[Collection entries]
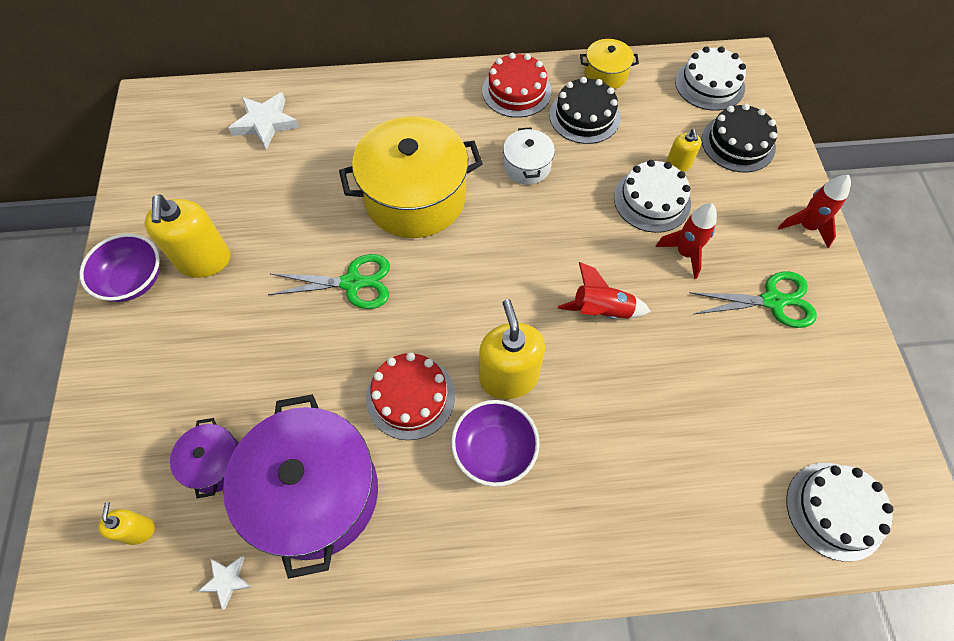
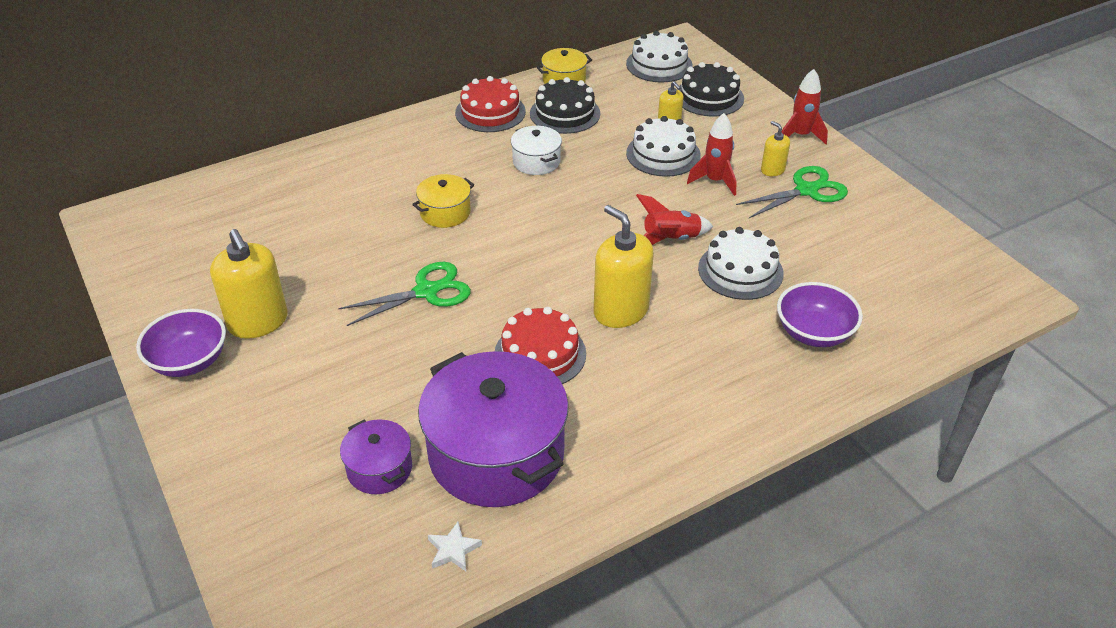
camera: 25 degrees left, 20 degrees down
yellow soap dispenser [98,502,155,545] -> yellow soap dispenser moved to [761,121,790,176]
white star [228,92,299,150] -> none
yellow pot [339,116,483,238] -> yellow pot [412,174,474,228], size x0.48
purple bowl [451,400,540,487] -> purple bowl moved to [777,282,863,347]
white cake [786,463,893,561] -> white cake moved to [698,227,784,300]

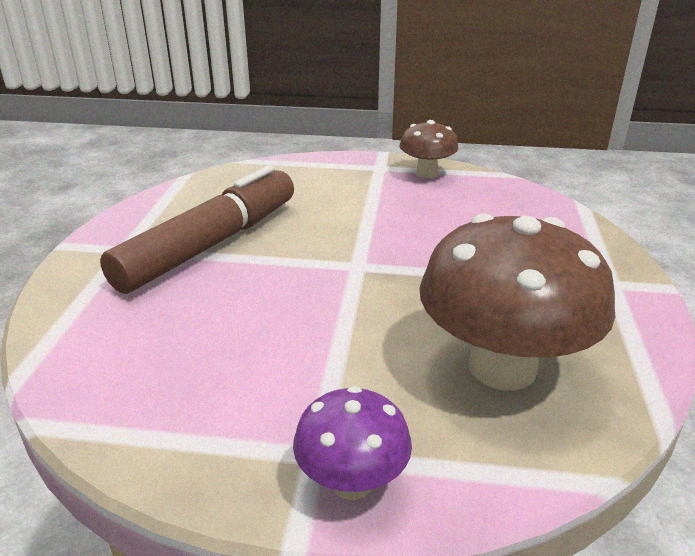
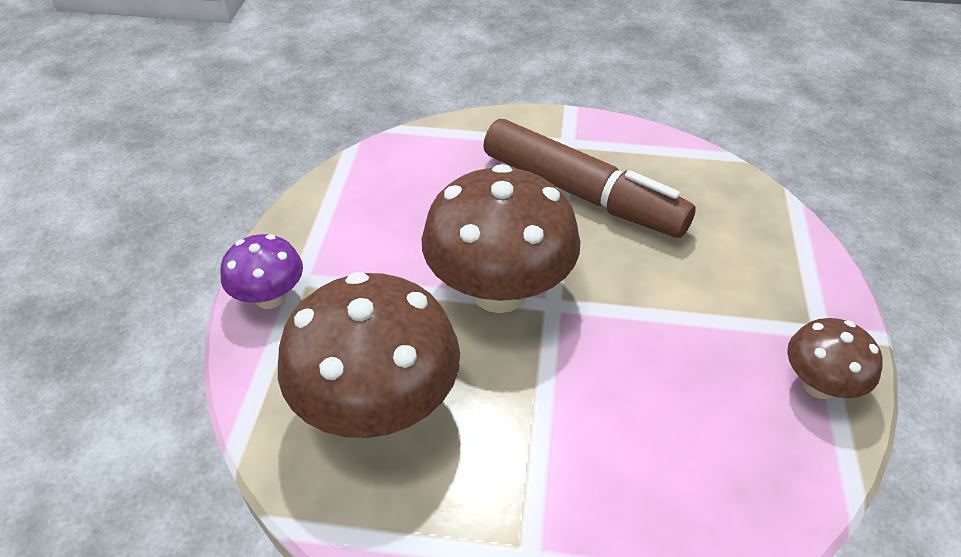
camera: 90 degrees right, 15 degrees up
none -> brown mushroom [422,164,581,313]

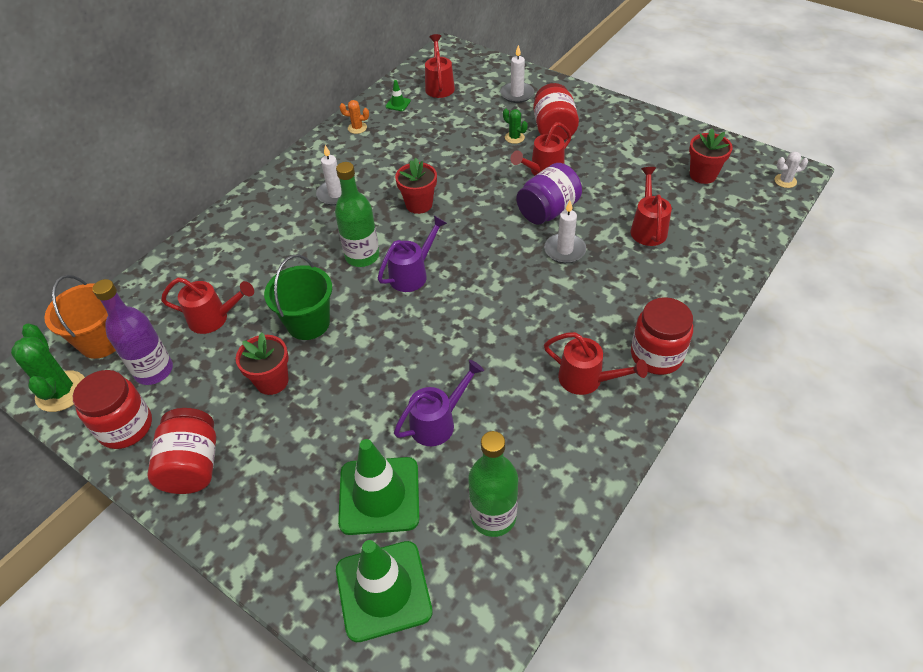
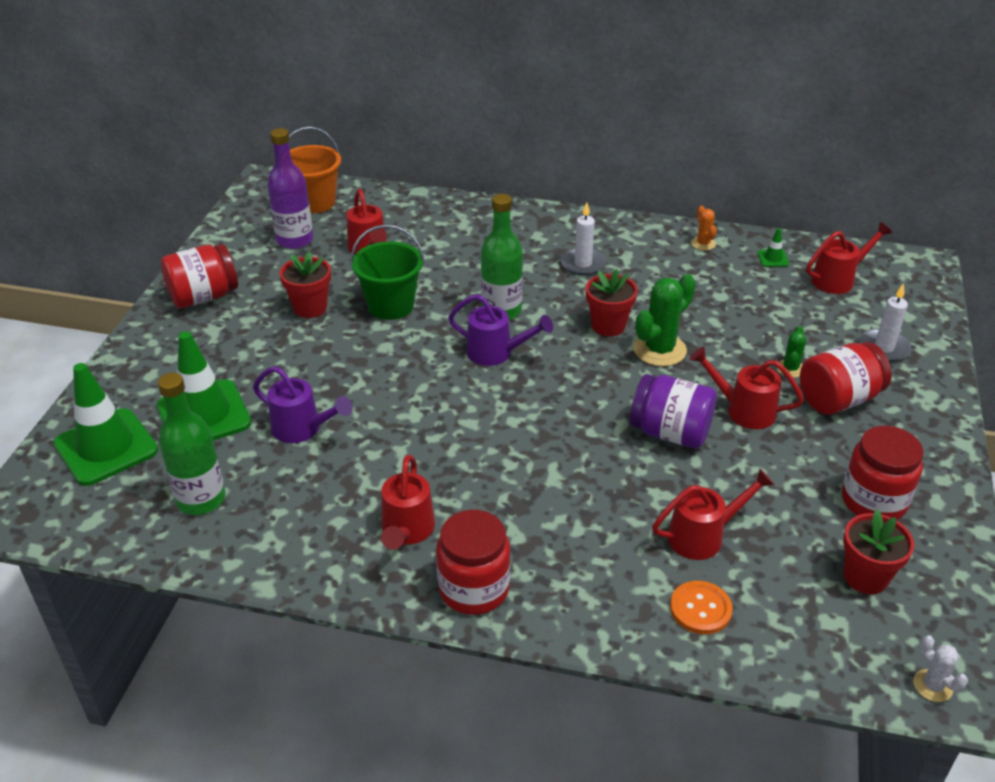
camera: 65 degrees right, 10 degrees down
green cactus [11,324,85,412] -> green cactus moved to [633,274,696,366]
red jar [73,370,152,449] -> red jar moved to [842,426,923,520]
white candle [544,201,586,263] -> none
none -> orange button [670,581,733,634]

**Aim of the task**. Give back the records above exactly. Pictures stay out.

**Finished task**.
camera: 25 degrees left, 20 degrees down
yellow soap dispenser [98,502,155,545] -> yellow soap dispenser moved to [761,121,790,176]
white star [228,92,299,150] -> none
yellow pot [339,116,483,238] -> yellow pot [412,174,474,228], size x0.48
purple bowl [451,400,540,487] -> purple bowl moved to [777,282,863,347]
white cake [786,463,893,561] -> white cake moved to [698,227,784,300]

camera: 90 degrees right, 15 degrees up
none -> brown mushroom [422,164,581,313]

camera: 65 degrees right, 10 degrees down
green cactus [11,324,85,412] -> green cactus moved to [633,274,696,366]
red jar [73,370,152,449] -> red jar moved to [842,426,923,520]
white candle [544,201,586,263] -> none
none -> orange button [670,581,733,634]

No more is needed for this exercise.